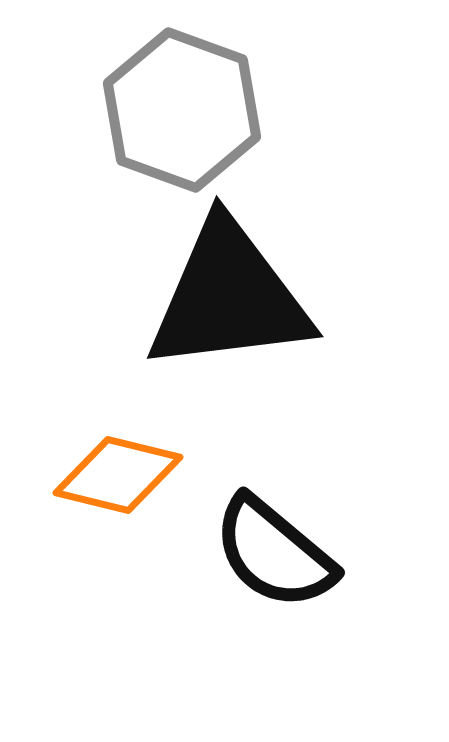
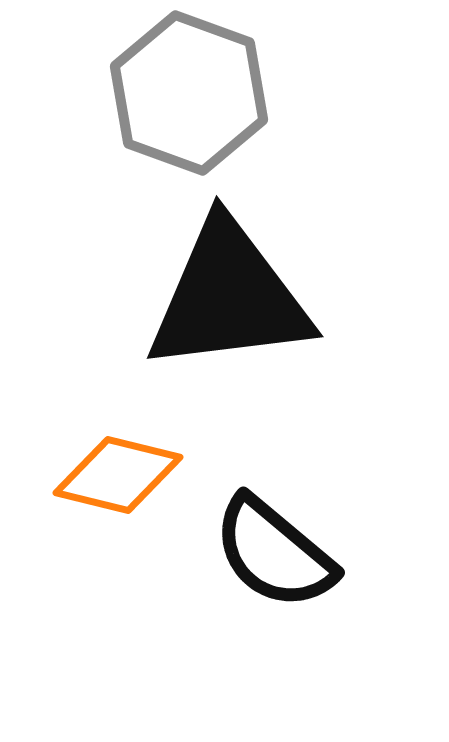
gray hexagon: moved 7 px right, 17 px up
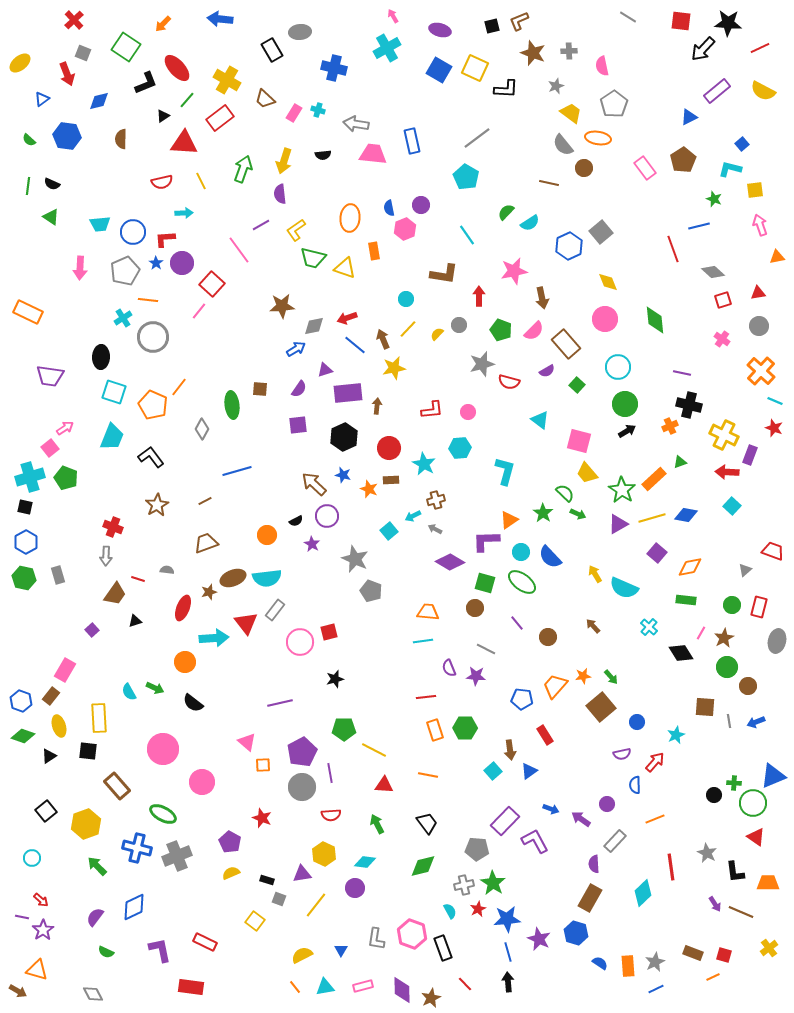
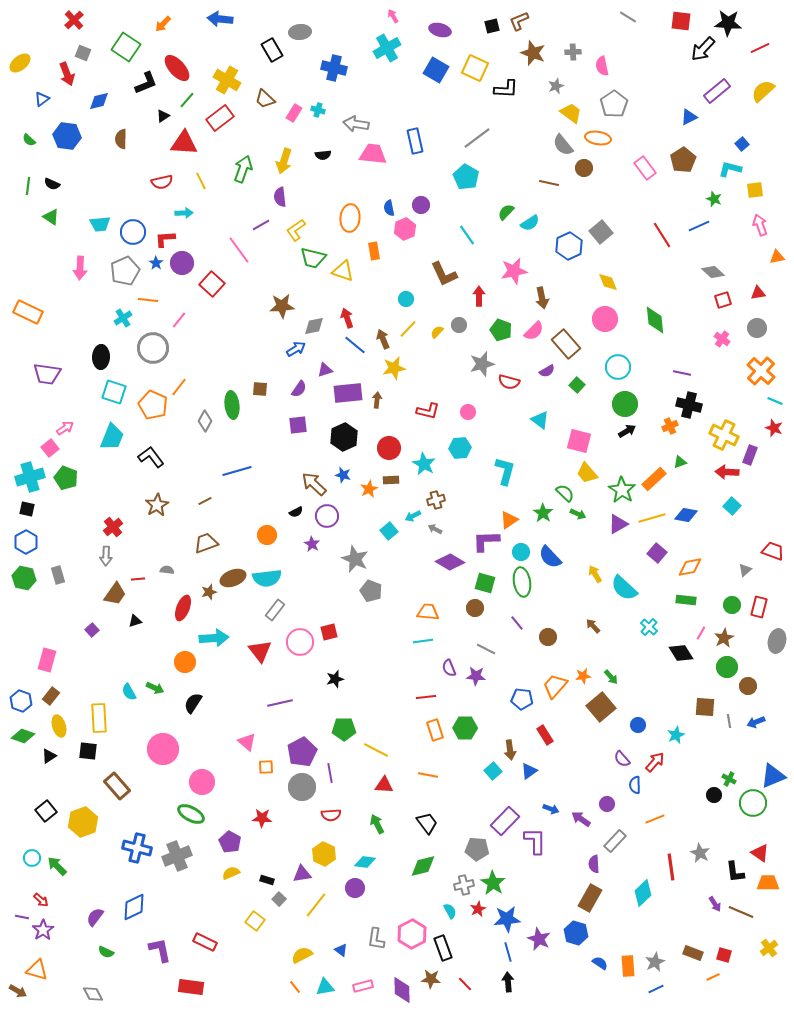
gray cross at (569, 51): moved 4 px right, 1 px down
blue square at (439, 70): moved 3 px left
yellow semicircle at (763, 91): rotated 110 degrees clockwise
blue rectangle at (412, 141): moved 3 px right
purple semicircle at (280, 194): moved 3 px down
blue line at (699, 226): rotated 10 degrees counterclockwise
red line at (673, 249): moved 11 px left, 14 px up; rotated 12 degrees counterclockwise
yellow triangle at (345, 268): moved 2 px left, 3 px down
brown L-shape at (444, 274): rotated 56 degrees clockwise
pink line at (199, 311): moved 20 px left, 9 px down
red arrow at (347, 318): rotated 90 degrees clockwise
gray circle at (759, 326): moved 2 px left, 2 px down
yellow semicircle at (437, 334): moved 2 px up
gray circle at (153, 337): moved 11 px down
purple trapezoid at (50, 376): moved 3 px left, 2 px up
brown arrow at (377, 406): moved 6 px up
red L-shape at (432, 410): moved 4 px left, 1 px down; rotated 20 degrees clockwise
gray diamond at (202, 429): moved 3 px right, 8 px up
orange star at (369, 489): rotated 24 degrees clockwise
black square at (25, 507): moved 2 px right, 2 px down
black semicircle at (296, 521): moved 9 px up
red cross at (113, 527): rotated 30 degrees clockwise
red line at (138, 579): rotated 24 degrees counterclockwise
green ellipse at (522, 582): rotated 44 degrees clockwise
cyan semicircle at (624, 588): rotated 20 degrees clockwise
red triangle at (246, 623): moved 14 px right, 28 px down
pink rectangle at (65, 670): moved 18 px left, 10 px up; rotated 15 degrees counterclockwise
black semicircle at (193, 703): rotated 85 degrees clockwise
blue circle at (637, 722): moved 1 px right, 3 px down
yellow line at (374, 750): moved 2 px right
purple semicircle at (622, 754): moved 5 px down; rotated 60 degrees clockwise
orange square at (263, 765): moved 3 px right, 2 px down
green cross at (734, 783): moved 5 px left, 4 px up; rotated 24 degrees clockwise
green ellipse at (163, 814): moved 28 px right
red star at (262, 818): rotated 18 degrees counterclockwise
yellow hexagon at (86, 824): moved 3 px left, 2 px up
red triangle at (756, 837): moved 4 px right, 16 px down
purple L-shape at (535, 841): rotated 28 degrees clockwise
gray star at (707, 853): moved 7 px left
green arrow at (97, 866): moved 40 px left
gray square at (279, 899): rotated 24 degrees clockwise
pink hexagon at (412, 934): rotated 12 degrees clockwise
blue triangle at (341, 950): rotated 24 degrees counterclockwise
brown star at (431, 998): moved 19 px up; rotated 30 degrees clockwise
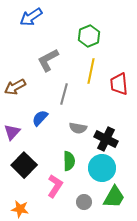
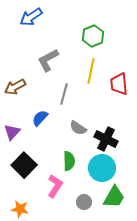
green hexagon: moved 4 px right
gray semicircle: rotated 24 degrees clockwise
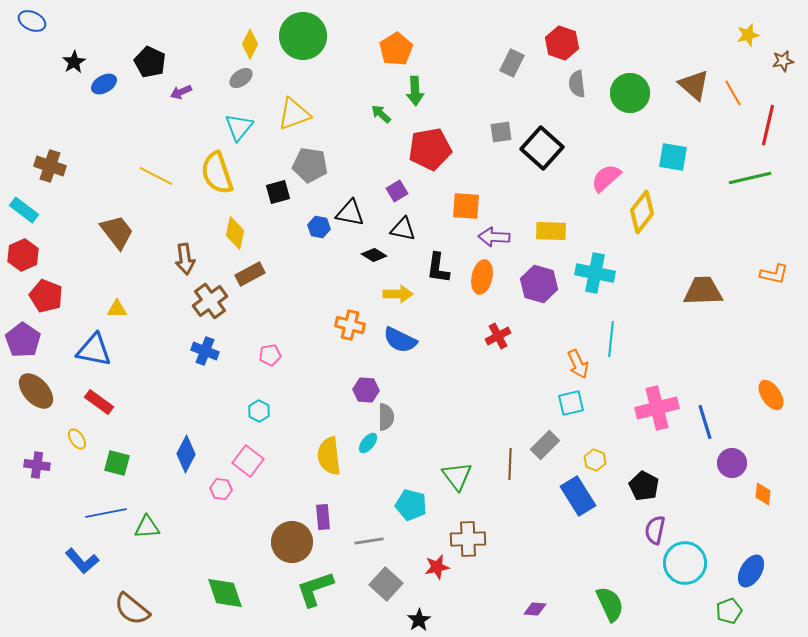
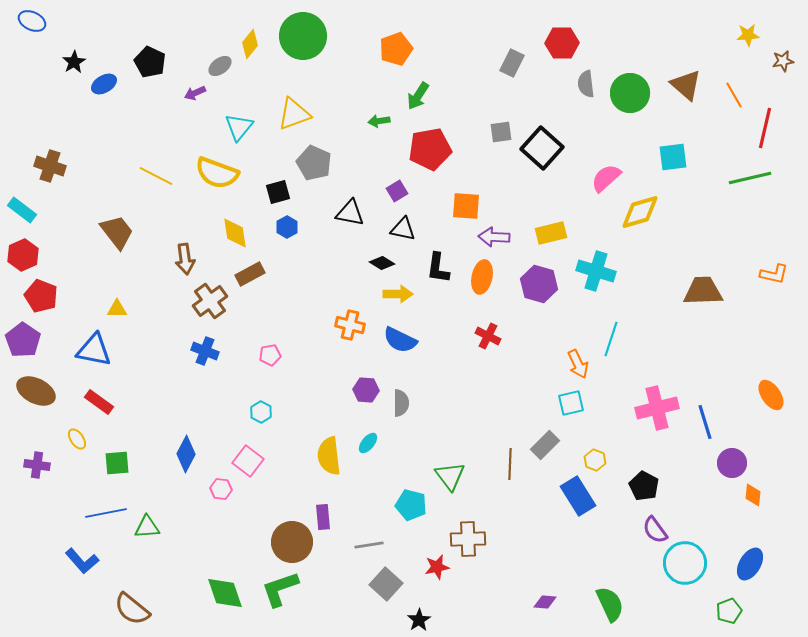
yellow star at (748, 35): rotated 10 degrees clockwise
red hexagon at (562, 43): rotated 20 degrees counterclockwise
yellow diamond at (250, 44): rotated 12 degrees clockwise
orange pentagon at (396, 49): rotated 12 degrees clockwise
gray ellipse at (241, 78): moved 21 px left, 12 px up
gray semicircle at (577, 84): moved 9 px right
brown triangle at (694, 85): moved 8 px left
green arrow at (415, 91): moved 3 px right, 5 px down; rotated 36 degrees clockwise
purple arrow at (181, 92): moved 14 px right, 1 px down
orange line at (733, 93): moved 1 px right, 2 px down
green arrow at (381, 114): moved 2 px left, 7 px down; rotated 50 degrees counterclockwise
red line at (768, 125): moved 3 px left, 3 px down
cyan square at (673, 157): rotated 16 degrees counterclockwise
gray pentagon at (310, 165): moved 4 px right, 2 px up; rotated 16 degrees clockwise
yellow semicircle at (217, 173): rotated 51 degrees counterclockwise
cyan rectangle at (24, 210): moved 2 px left
yellow diamond at (642, 212): moved 2 px left; rotated 36 degrees clockwise
blue hexagon at (319, 227): moved 32 px left; rotated 20 degrees clockwise
yellow rectangle at (551, 231): moved 2 px down; rotated 16 degrees counterclockwise
yellow diamond at (235, 233): rotated 20 degrees counterclockwise
black diamond at (374, 255): moved 8 px right, 8 px down
cyan cross at (595, 273): moved 1 px right, 2 px up; rotated 6 degrees clockwise
red pentagon at (46, 296): moved 5 px left
red cross at (498, 336): moved 10 px left; rotated 35 degrees counterclockwise
cyan line at (611, 339): rotated 12 degrees clockwise
brown ellipse at (36, 391): rotated 21 degrees counterclockwise
cyan hexagon at (259, 411): moved 2 px right, 1 px down
gray semicircle at (386, 417): moved 15 px right, 14 px up
green square at (117, 463): rotated 20 degrees counterclockwise
green triangle at (457, 476): moved 7 px left
orange diamond at (763, 494): moved 10 px left, 1 px down
purple semicircle at (655, 530): rotated 48 degrees counterclockwise
gray line at (369, 541): moved 4 px down
blue ellipse at (751, 571): moved 1 px left, 7 px up
green L-shape at (315, 589): moved 35 px left
purple diamond at (535, 609): moved 10 px right, 7 px up
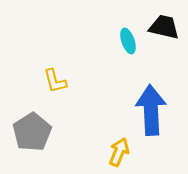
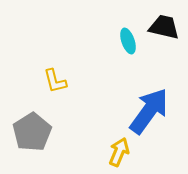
blue arrow: moved 2 px left, 1 px down; rotated 39 degrees clockwise
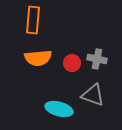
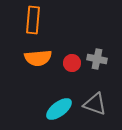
gray triangle: moved 2 px right, 9 px down
cyan ellipse: rotated 52 degrees counterclockwise
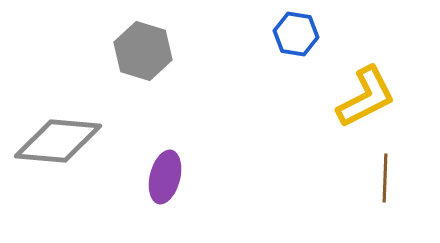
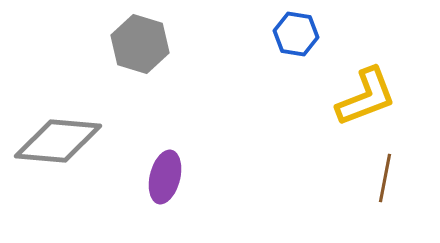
gray hexagon: moved 3 px left, 7 px up
yellow L-shape: rotated 6 degrees clockwise
brown line: rotated 9 degrees clockwise
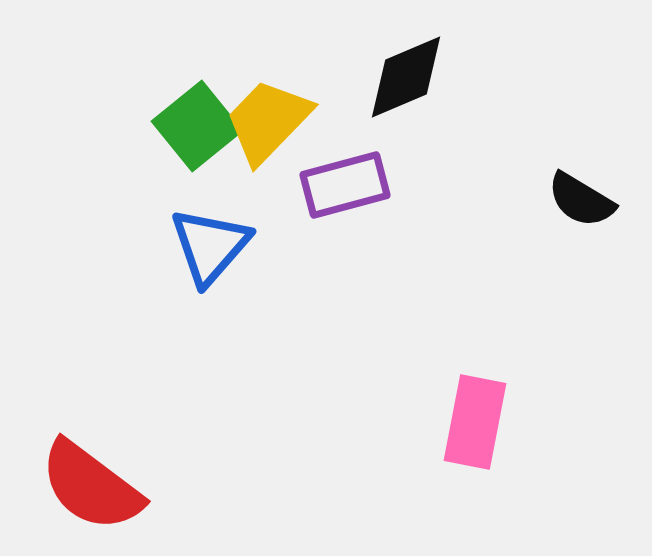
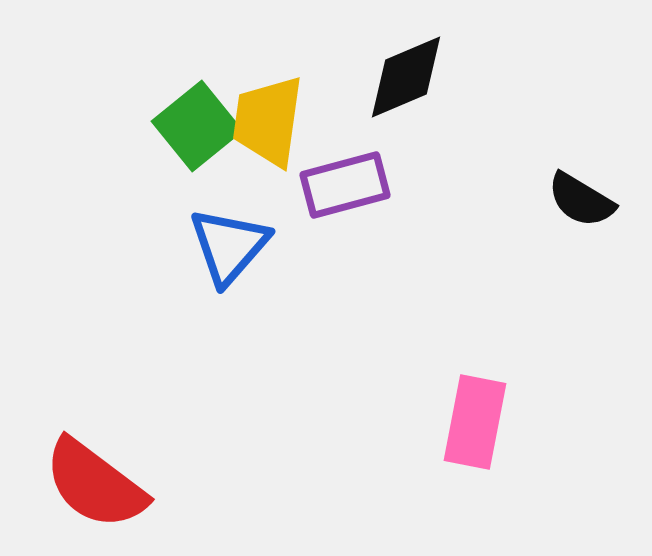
yellow trapezoid: rotated 36 degrees counterclockwise
blue triangle: moved 19 px right
red semicircle: moved 4 px right, 2 px up
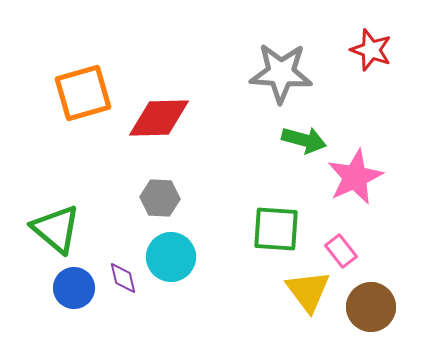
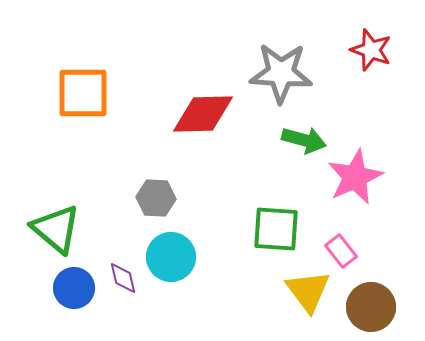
orange square: rotated 16 degrees clockwise
red diamond: moved 44 px right, 4 px up
gray hexagon: moved 4 px left
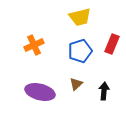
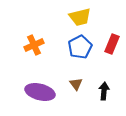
blue pentagon: moved 4 px up; rotated 10 degrees counterclockwise
brown triangle: rotated 24 degrees counterclockwise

# Given problem:
Can you repeat the rows from the line with "yellow trapezoid: rotated" through the last row, swapping "counterclockwise" for "anticlockwise" and changing nothing else? Leave the pictures out of your answer.

# Task output:
yellow trapezoid: rotated 36 degrees anticlockwise
blue triangle: moved 19 px right
red semicircle: moved 4 px right, 2 px up
orange square: rotated 16 degrees clockwise
red diamond: moved 44 px right, 4 px up
gray hexagon: moved 4 px left
blue pentagon: moved 4 px up; rotated 10 degrees anticlockwise
brown triangle: rotated 24 degrees anticlockwise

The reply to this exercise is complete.